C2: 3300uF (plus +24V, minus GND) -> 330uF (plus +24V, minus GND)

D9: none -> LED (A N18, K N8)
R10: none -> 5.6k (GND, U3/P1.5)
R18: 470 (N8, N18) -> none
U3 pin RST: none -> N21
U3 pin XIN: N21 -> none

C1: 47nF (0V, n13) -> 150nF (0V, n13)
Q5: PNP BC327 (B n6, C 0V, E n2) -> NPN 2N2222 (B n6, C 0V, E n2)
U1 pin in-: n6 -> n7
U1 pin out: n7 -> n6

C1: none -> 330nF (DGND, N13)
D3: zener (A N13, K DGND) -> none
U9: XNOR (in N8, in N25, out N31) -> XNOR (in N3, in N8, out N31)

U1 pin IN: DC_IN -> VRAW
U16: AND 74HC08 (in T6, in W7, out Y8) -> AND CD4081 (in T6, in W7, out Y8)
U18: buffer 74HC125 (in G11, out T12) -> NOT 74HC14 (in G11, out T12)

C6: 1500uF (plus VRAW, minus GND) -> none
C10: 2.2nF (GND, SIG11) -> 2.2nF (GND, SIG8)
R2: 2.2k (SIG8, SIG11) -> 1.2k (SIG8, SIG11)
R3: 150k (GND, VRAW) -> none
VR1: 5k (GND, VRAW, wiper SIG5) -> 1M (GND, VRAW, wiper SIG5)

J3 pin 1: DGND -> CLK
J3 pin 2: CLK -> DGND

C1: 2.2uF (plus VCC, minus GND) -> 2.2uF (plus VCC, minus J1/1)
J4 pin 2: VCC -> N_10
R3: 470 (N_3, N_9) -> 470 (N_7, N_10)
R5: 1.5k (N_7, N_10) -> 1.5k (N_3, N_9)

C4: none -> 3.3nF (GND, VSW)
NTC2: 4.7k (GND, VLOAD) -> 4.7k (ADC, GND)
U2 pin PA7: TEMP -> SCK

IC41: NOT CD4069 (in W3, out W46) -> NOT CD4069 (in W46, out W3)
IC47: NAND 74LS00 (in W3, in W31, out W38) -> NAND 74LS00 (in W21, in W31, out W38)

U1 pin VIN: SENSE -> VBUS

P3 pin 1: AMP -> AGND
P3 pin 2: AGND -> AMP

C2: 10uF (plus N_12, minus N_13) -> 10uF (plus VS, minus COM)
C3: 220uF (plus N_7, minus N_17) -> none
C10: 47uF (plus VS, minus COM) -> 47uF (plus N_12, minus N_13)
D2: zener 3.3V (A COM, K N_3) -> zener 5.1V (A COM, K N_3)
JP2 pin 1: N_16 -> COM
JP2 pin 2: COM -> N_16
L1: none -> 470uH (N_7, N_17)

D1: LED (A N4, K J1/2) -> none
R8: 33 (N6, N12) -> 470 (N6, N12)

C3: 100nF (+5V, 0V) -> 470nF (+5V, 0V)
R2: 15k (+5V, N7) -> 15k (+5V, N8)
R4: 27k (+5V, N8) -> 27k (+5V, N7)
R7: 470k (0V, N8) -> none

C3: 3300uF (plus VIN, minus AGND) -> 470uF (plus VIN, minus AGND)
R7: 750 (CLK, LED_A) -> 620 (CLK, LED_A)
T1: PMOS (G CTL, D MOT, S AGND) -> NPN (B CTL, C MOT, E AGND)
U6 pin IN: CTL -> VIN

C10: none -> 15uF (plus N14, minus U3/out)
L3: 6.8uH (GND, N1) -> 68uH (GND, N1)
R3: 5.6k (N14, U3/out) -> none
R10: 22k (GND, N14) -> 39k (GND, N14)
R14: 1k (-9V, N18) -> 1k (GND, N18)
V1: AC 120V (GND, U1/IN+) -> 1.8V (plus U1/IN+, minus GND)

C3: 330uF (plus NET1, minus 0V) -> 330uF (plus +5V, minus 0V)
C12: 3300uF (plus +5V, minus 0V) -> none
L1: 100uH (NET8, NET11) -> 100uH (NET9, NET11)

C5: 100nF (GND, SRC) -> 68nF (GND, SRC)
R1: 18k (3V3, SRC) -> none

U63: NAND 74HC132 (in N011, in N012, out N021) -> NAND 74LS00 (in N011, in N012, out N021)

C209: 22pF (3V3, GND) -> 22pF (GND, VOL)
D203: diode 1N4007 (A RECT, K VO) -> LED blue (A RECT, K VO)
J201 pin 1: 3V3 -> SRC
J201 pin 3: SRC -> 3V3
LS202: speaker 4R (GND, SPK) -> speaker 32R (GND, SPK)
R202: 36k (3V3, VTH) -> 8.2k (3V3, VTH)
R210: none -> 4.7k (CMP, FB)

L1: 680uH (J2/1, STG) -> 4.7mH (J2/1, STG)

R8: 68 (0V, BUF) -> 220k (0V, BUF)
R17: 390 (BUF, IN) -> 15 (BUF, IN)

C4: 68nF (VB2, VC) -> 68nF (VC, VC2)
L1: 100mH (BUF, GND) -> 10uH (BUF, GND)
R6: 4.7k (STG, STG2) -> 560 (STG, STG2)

_ _ _ _ _ _ _

# Aim of the exercise
Without leaving anything out, transcribe the records above exactly.

# Written reply
C2: 3300uF (plus +24V, minus GND) -> 330uF (plus +24V, minus GND)

D9: none -> LED (A N18, K N8)
R10: none -> 5.6k (GND, U3/P1.5)
R18: 470 (N8, N18) -> none
U3 pin RST: none -> N21
U3 pin XIN: N21 -> none

C1: 47nF (0V, n13) -> 150nF (0V, n13)
Q5: PNP BC327 (B n6, C 0V, E n2) -> NPN 2N2222 (B n6, C 0V, E n2)
U1 pin in-: n6 -> n7
U1 pin out: n7 -> n6

C1: none -> 330nF (DGND, N13)
D3: zener (A N13, K DGND) -> none
U9: XNOR (in N8, in N25, out N31) -> XNOR (in N3, in N8, out N31)

U1 pin IN: DC_IN -> VRAW
U16: AND 74HC08 (in T6, in W7, out Y8) -> AND CD4081 (in T6, in W7, out Y8)
U18: buffer 74HC125 (in G11, out T12) -> NOT 74HC14 (in G11, out T12)

C6: 1500uF (plus VRAW, minus GND) -> none
C10: 2.2nF (GND, SIG11) -> 2.2nF (GND, SIG8)
R2: 2.2k (SIG8, SIG11) -> 1.2k (SIG8, SIG11)
R3: 150k (GND, VRAW) -> none
VR1: 5k (GND, VRAW, wiper SIG5) -> 1M (GND, VRAW, wiper SIG5)

J3 pin 1: DGND -> CLK
J3 pin 2: CLK -> DGND

C1: 2.2uF (plus VCC, minus GND) -> 2.2uF (plus VCC, minus J1/1)
J4 pin 2: VCC -> N_10
R3: 470 (N_3, N_9) -> 470 (N_7, N_10)
R5: 1.5k (N_7, N_10) -> 1.5k (N_3, N_9)

C4: none -> 3.3nF (GND, VSW)
NTC2: 4.7k (GND, VLOAD) -> 4.7k (ADC, GND)
U2 pin PA7: TEMP -> SCK

IC41: NOT CD4069 (in W3, out W46) -> NOT CD4069 (in W46, out W3)
IC47: NAND 74LS00 (in W3, in W31, out W38) -> NAND 74LS00 (in W21, in W31, out W38)

U1 pin VIN: SENSE -> VBUS

P3 pin 1: AMP -> AGND
P3 pin 2: AGND -> AMP

C2: 10uF (plus N_12, minus N_13) -> 10uF (plus VS, minus COM)
C3: 220uF (plus N_7, minus N_17) -> none
C10: 47uF (plus VS, minus COM) -> 47uF (plus N_12, minus N_13)
D2: zener 3.3V (A COM, K N_3) -> zener 5.1V (A COM, K N_3)
JP2 pin 1: N_16 -> COM
JP2 pin 2: COM -> N_16
L1: none -> 470uH (N_7, N_17)

D1: LED (A N4, K J1/2) -> none
R8: 33 (N6, N12) -> 470 (N6, N12)

C3: 100nF (+5V, 0V) -> 470nF (+5V, 0V)
R2: 15k (+5V, N7) -> 15k (+5V, N8)
R4: 27k (+5V, N8) -> 27k (+5V, N7)
R7: 470k (0V, N8) -> none

C3: 3300uF (plus VIN, minus AGND) -> 470uF (plus VIN, minus AGND)
R7: 750 (CLK, LED_A) -> 620 (CLK, LED_A)
T1: PMOS (G CTL, D MOT, S AGND) -> NPN (B CTL, C MOT, E AGND)
U6 pin IN: CTL -> VIN

C10: none -> 15uF (plus N14, minus U3/out)
L3: 6.8uH (GND, N1) -> 68uH (GND, N1)
R3: 5.6k (N14, U3/out) -> none
R10: 22k (GND, N14) -> 39k (GND, N14)
R14: 1k (-9V, N18) -> 1k (GND, N18)
V1: AC 120V (GND, U1/IN+) -> 1.8V (plus U1/IN+, minus GND)

C3: 330uF (plus NET1, minus 0V) -> 330uF (plus +5V, minus 0V)
C12: 3300uF (plus +5V, minus 0V) -> none
L1: 100uH (NET8, NET11) -> 100uH (NET9, NET11)

C5: 100nF (GND, SRC) -> 68nF (GND, SRC)
R1: 18k (3V3, SRC) -> none

U63: NAND 74HC132 (in N011, in N012, out N021) -> NAND 74LS00 (in N011, in N012, out N021)

C209: 22pF (3V3, GND) -> 22pF (GND, VOL)
D203: diode 1N4007 (A RECT, K VO) -> LED blue (A RECT, K VO)
J201 pin 1: 3V3 -> SRC
J201 pin 3: SRC -> 3V3
LS202: speaker 4R (GND, SPK) -> speaker 32R (GND, SPK)
R202: 36k (3V3, VTH) -> 8.2k (3V3, VTH)
R210: none -> 4.7k (CMP, FB)

L1: 680uH (J2/1, STG) -> 4.7mH (J2/1, STG)

R8: 68 (0V, BUF) -> 220k (0V, BUF)
R17: 390 (BUF, IN) -> 15 (BUF, IN)

C4: 68nF (VB2, VC) -> 68nF (VC, VC2)
L1: 100mH (BUF, GND) -> 10uH (BUF, GND)
R6: 4.7k (STG, STG2) -> 560 (STG, STG2)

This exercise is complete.